Could you reproduce, from the records below, everything from the line with "blue teapot: [194,254,265,326]" down to the line with "brown fork: [190,94,205,132]", keeping both of those lines and changing nothing?

GIVEN DATA =>
------------------------------------------------------------
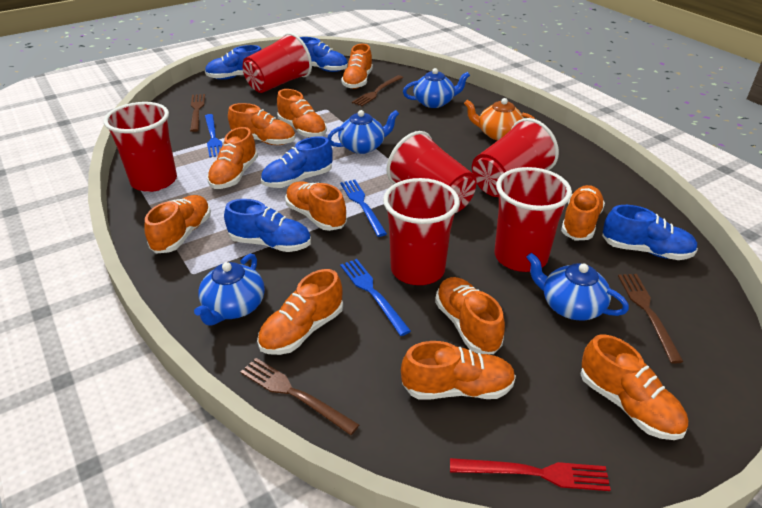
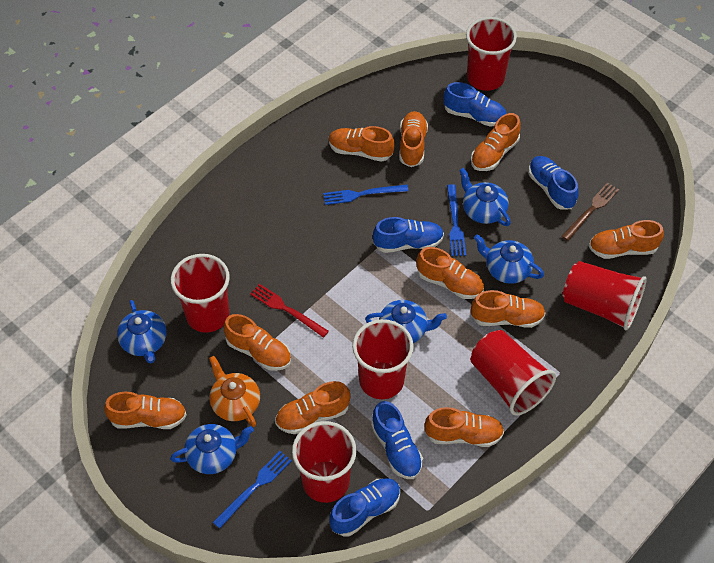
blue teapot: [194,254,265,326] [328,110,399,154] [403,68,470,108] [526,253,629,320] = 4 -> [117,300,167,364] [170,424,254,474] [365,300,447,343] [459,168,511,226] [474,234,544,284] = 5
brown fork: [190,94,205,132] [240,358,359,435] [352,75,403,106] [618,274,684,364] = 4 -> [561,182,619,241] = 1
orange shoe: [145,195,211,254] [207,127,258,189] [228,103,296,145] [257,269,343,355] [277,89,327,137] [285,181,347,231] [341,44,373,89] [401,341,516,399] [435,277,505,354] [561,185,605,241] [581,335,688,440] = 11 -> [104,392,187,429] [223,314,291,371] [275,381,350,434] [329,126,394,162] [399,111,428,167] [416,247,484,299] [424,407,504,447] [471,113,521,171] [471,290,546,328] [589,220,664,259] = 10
------------------------------------------------------------
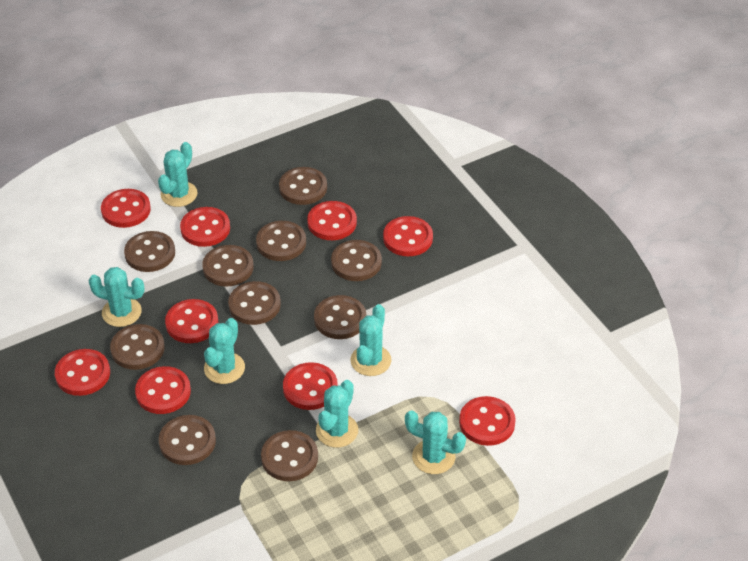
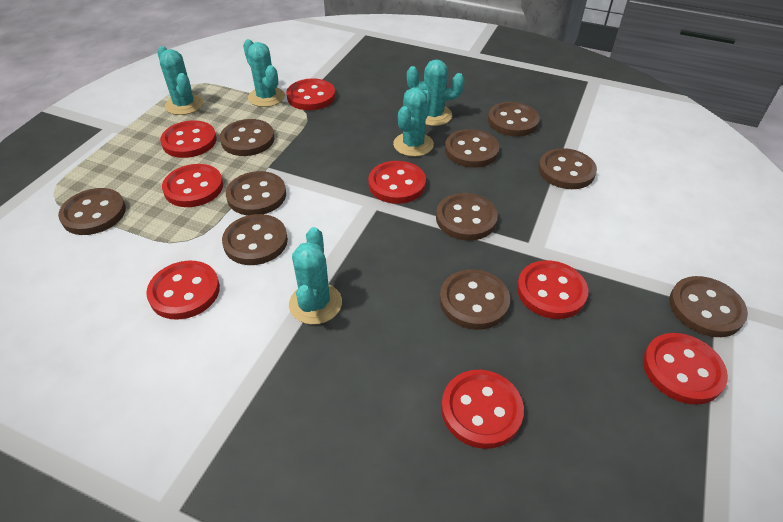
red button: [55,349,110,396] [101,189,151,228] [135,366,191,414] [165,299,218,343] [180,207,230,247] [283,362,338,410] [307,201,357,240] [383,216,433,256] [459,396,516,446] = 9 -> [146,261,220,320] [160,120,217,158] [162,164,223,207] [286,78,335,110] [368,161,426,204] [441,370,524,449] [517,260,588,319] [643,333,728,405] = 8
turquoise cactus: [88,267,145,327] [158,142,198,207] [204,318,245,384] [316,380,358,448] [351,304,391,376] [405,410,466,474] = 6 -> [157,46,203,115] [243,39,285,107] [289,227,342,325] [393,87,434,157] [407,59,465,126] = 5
------------------------------------------------------------
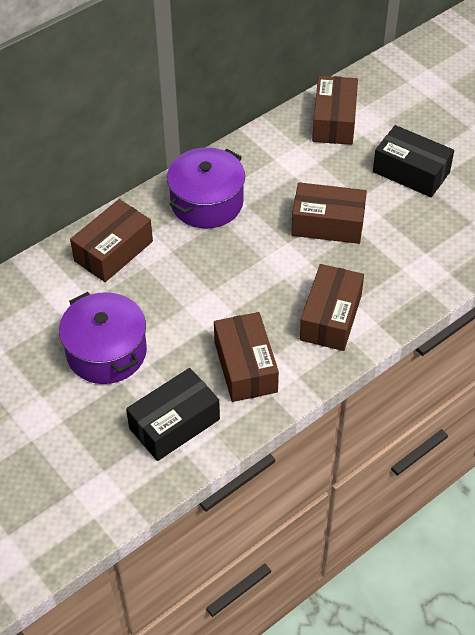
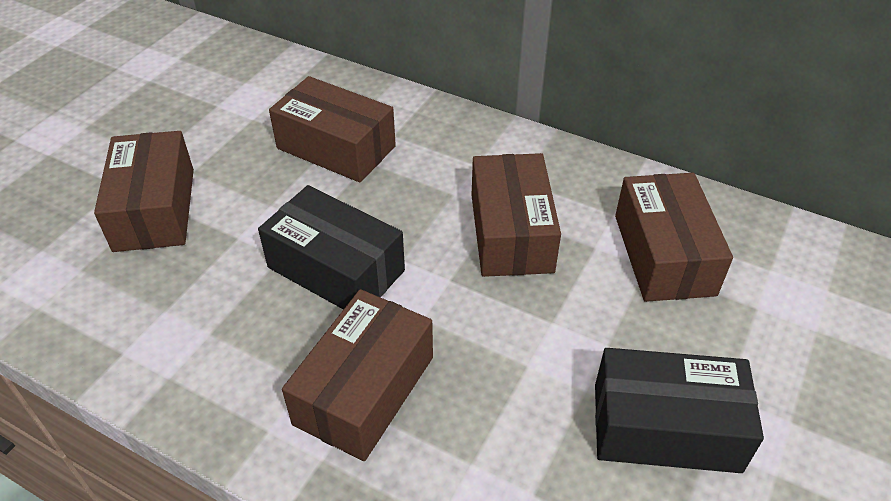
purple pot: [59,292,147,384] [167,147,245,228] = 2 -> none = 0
------------------------------------------------------------
SOLUTION TO THIS PROBLEM =>
blue teapot: [194,254,265,326] [328,110,399,154] [403,68,470,108] [526,253,629,320] = 4 -> [117,300,167,364] [170,424,254,474] [365,300,447,343] [459,168,511,226] [474,234,544,284] = 5
brown fork: [190,94,205,132] [240,358,359,435] [352,75,403,106] [618,274,684,364] = 4 -> [561,182,619,241] = 1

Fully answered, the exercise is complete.